아래 항목에서 "No, blue plastic"라는 문구가 들어 있는 줄로 시작해 "Incorrect, blue plastic"라는 문구가 들어 있는 줄로 끝나는 부분을 한 글자도 바꾸지 말고 옮겨 적으십시오. 처음과 마지막 줄도 포함합니다.

▶ [원본 항목]:
----------------------------------------

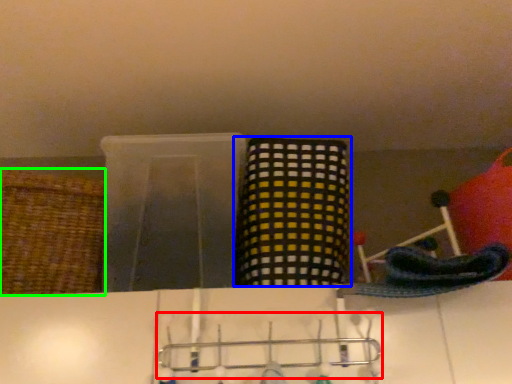
Question: Considering the real-world distances, which object is farthest from hanger (highlighted by a red box)? basket (highlighted by a blue box) or basket (highlighted by a green box)?

Choices:
 (A) basket
 (B) basket

Answer: (B)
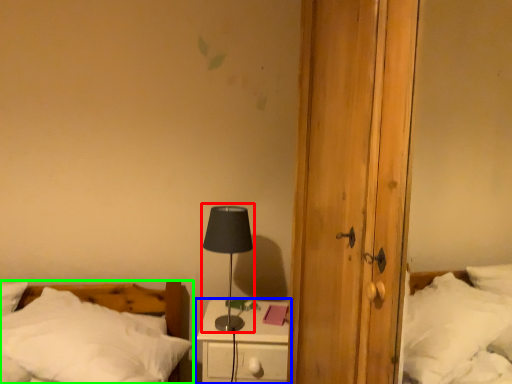
Question: Based on their relative distances, which object is farther from table lamp (highlighted by a red box)? Choose from nightstand (highlighted by a blue box) and bed (highlighted by a green box).

Choices:
 (A) nightstand
 (B) bed

Answer: (B)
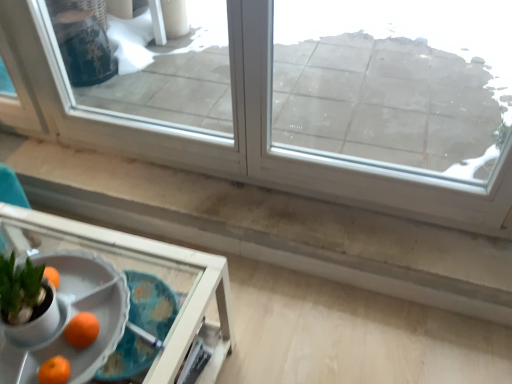
Question: Is the depth of white plastic tray at lower left greater than that of transparent glass window at upper center, the second window from the right?

Choices:
 (A) no
 (B) yes

Answer: (A)

Question: From the image's perspective, does white plastic tray at lower left appear lower than transparent glass window at upper center, the second window from the right?

Choices:
 (A) no
 (B) yes

Answer: (B)

Question: Is white plastic tray at lower left placed right next to transparent glass window at upper center, the 1th window positioned from the left?

Choices:
 (A) yes
 (B) no

Answer: (B)

Question: Is white plastic tray at lower left taller than transparent glass window at upper center, the second window from the right?

Choices:
 (A) no
 (B) yes

Answer: (A)

Question: Can we say white plastic tray at lower left lies outside transparent glass window at upper center, the second window from the right?

Choices:
 (A) yes
 (B) no

Answer: (A)

Question: Is white plastic tray at lower left shorter than transparent glass window at upper center, the second window from the right?

Choices:
 (A) no
 (B) yes

Answer: (B)

Question: From the image's perspective, does transparent glass window at upper center, the 1th window positioned from the left, appear higher than orange matte at lower left?

Choices:
 (A) no
 (B) yes

Answer: (B)

Question: Is transparent glass window at upper center, the second window from the right, touching orange matte at lower left?

Choices:
 (A) yes
 (B) no

Answer: (B)

Question: Is transparent glass window at upper center, the second window from the right, taller than orange matte at lower left?

Choices:
 (A) no
 (B) yes

Answer: (B)

Question: From a real-world perspective, is transparent glass window at upper center, the second window from the right, over orange matte at lower left?

Choices:
 (A) yes
 (B) no

Answer: (A)

Question: Does transparent glass window at upper center, the 1th window positioned from the left, have a greater width compared to orange matte at lower left?

Choices:
 (A) no
 (B) yes

Answer: (B)

Question: Is the position of transparent glass window at upper center, the second window from the right, less distant than that of orange matte at lower left?

Choices:
 (A) yes
 (B) no

Answer: (B)

Question: Is white plastic tray at lower left oriented away from transparent glass window at upper center, the second window positioned from the left?

Choices:
 (A) yes
 (B) no

Answer: (B)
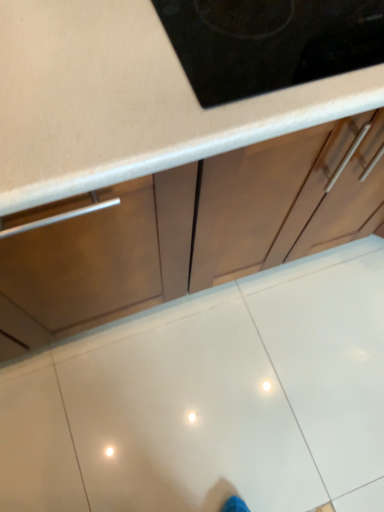
Identify the location of free space above white glossy tile at center (from a real-world perspective). The image size is (384, 512). (236, 391).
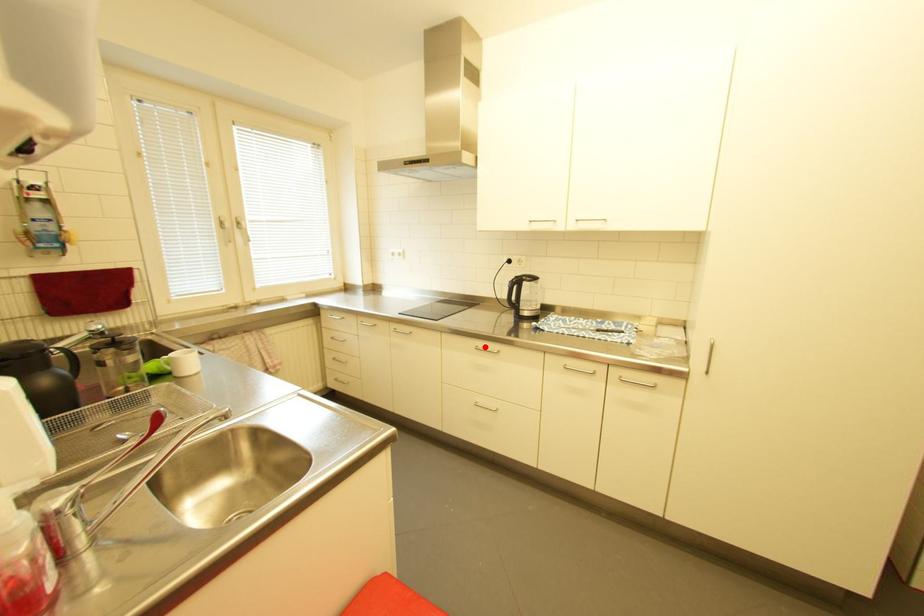
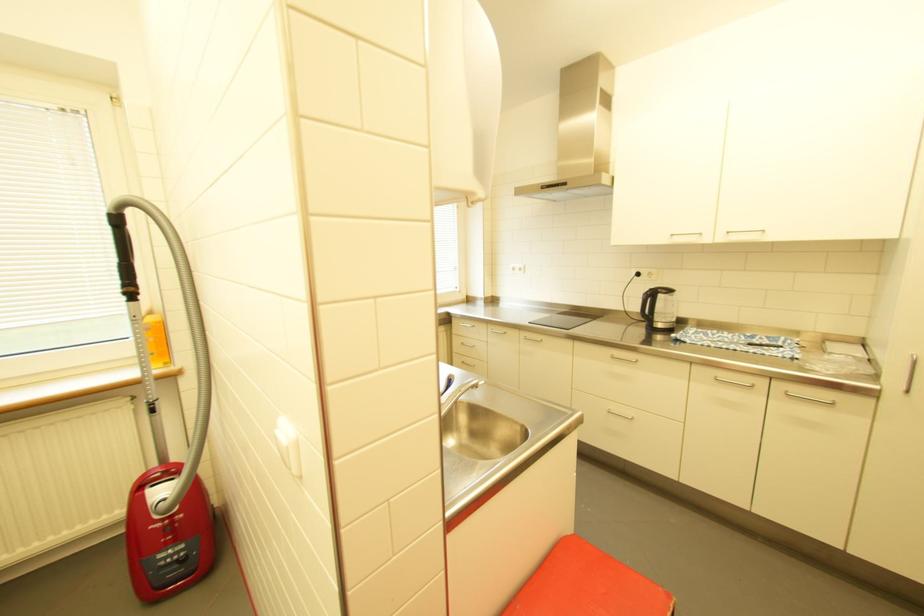
In the second image, find the point that corresponds to the highlighted location in the first image.

(621, 355)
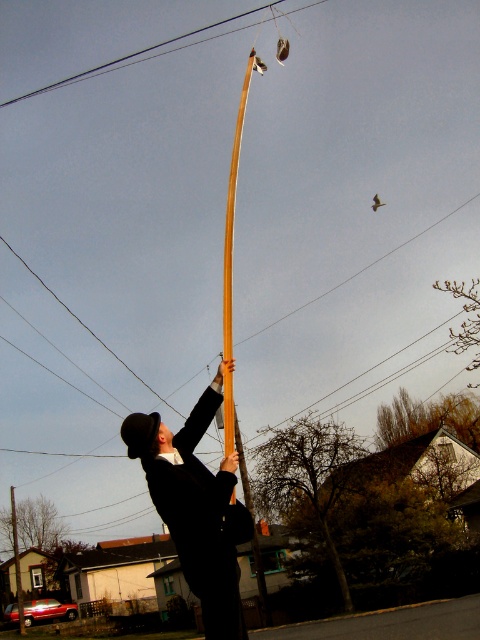
Question: Can you confirm if matte black coat at center is positioned below metallic wire at upper center?

Choices:
 (A) no
 (B) yes

Answer: (B)

Question: Does matte black coat at center have a larger size compared to wooden pole at upper center?

Choices:
 (A) no
 (B) yes

Answer: (A)

Question: Which point is farther to the camera?

Choices:
 (A) matte black coat at center
 (B) metallic wire at upper center

Answer: (B)

Question: From the image, what is the correct spatial relationship of matte black coat at center in relation to metallic wire at upper center?

Choices:
 (A) right
 (B) left

Answer: (A)

Question: Which of the following is the closest to the observer?

Choices:
 (A) (231, 241)
 (B) (149, 45)

Answer: (A)

Question: Which object is closer to the camera taking this photo?

Choices:
 (A) metallic wire at upper center
 (B) wooden pole at upper center
 (C) matte black coat at center

Answer: (C)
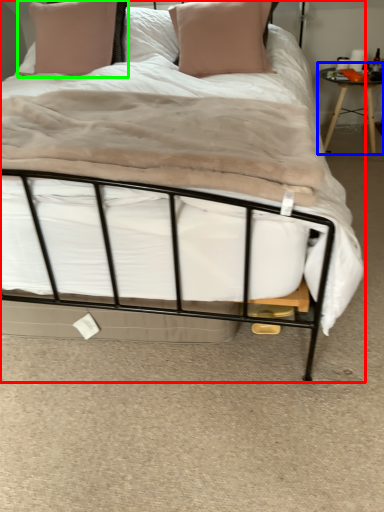
Question: Which object is the closest to the bed (highlighted by a red box)? Choose among these: table (highlighted by a blue box) or pillow (highlighted by a green box).

Choices:
 (A) table
 (B) pillow

Answer: (B)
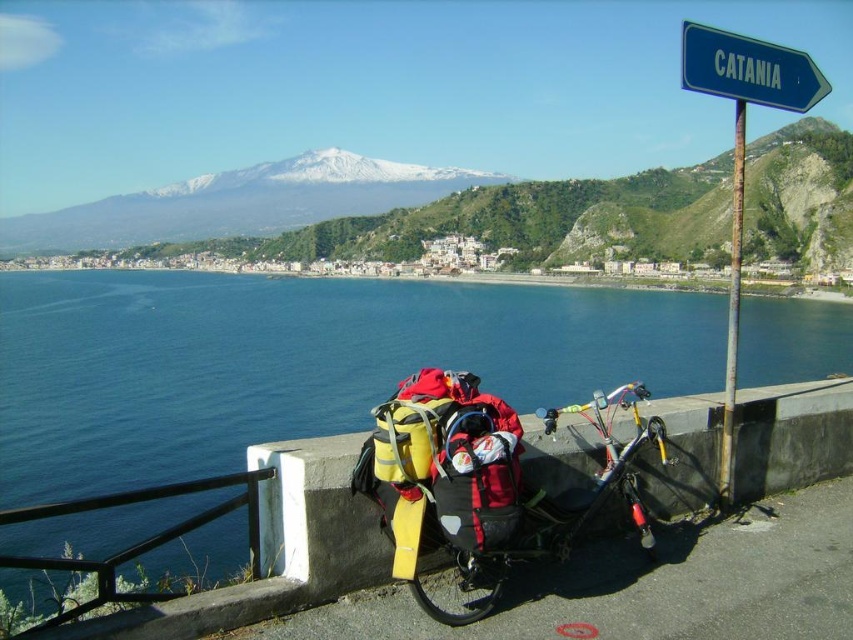
Who is more forward, (93, 561) or (698, 84)?

Point (698, 84) is in front.

Does black metal/rail at lower left have a greater width compared to blue plastic signpost at upper right?

Indeed, black metal/rail at lower left has a greater width compared to blue plastic signpost at upper right.

Is point (96, 604) more distant than point (709, 36)?

No, it is not.

Find the location of a particular element. The image size is (853, 640). black metal/rail at lower left is located at coordinates (137, 541).

Does blue metal signpost at upper right appear on the right side of rusty metal pole at right?

Indeed, blue metal signpost at upper right is positioned on the right side of rusty metal pole at right.

Is blue metal signpost at upper right above rusty metal pole at right?

Yes, blue metal signpost at upper right is above rusty metal pole at right.

Does point (729, 68) come farther from viewer compared to point (740, 132)?

No, it is in front of (740, 132).

You are a GUI agent. You are given a task and a screenshot of the screen. Output one action in this format:
    pyautogui.click(x=<x>, y=<y>)
    Task: Click on the blue metal signpost at upper right
    Image resolution: width=853 pixels, height=640 pixels.
    Given the screenshot: What is the action you would take?
    pyautogui.click(x=743, y=148)

Can you confirm if blue plastic signpost at upper right is positioned to the right of rusty metal pole at right?

No, blue plastic signpost at upper right is not to the right of rusty metal pole at right.

Consider the image. Does blue plastic signpost at upper right have a larger size compared to rusty metal pole at right?

Incorrect, blue plastic signpost at upper right is not larger than rusty metal pole at right.

Is point (741, 65) closer to viewer compared to point (734, 340)?

Yes, point (741, 65) is closer to viewer.

You are a GUI agent. You are given a task and a screenshot of the screen. Output one action in this format:
    pyautogui.click(x=<x>, y=<y>)
    Task: Click on the blue plastic signpost at upper right
    
    Given the screenshot: What is the action you would take?
    pyautogui.click(x=747, y=68)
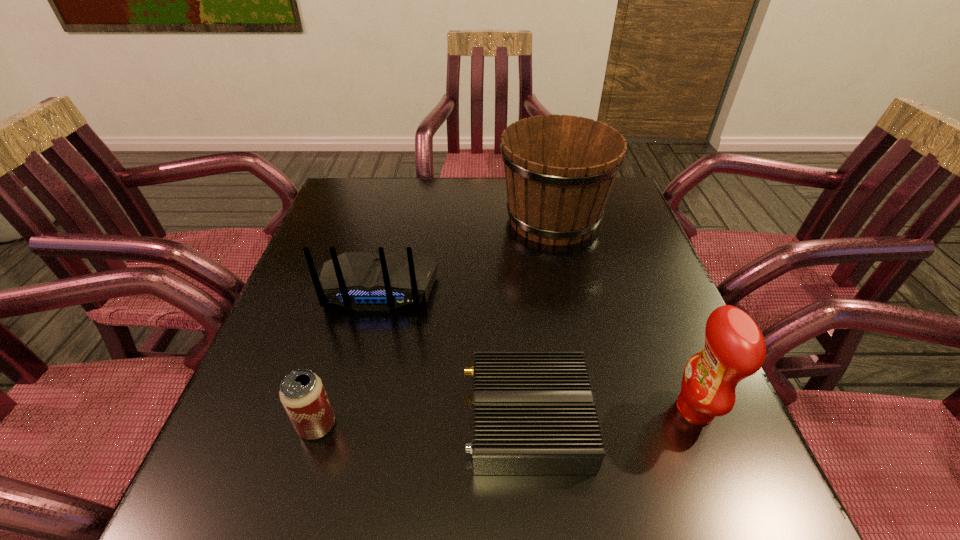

----------------------------------------

▶ [결과]:
No, blue plastic signpost at upper right is not to the right of rusty metal pole at right.

Consider the image. Does blue plastic signpost at upper right have a larger size compared to rusty metal pole at right?

Incorrect, blue plastic signpost at upper right is not larger than rusty metal pole at right.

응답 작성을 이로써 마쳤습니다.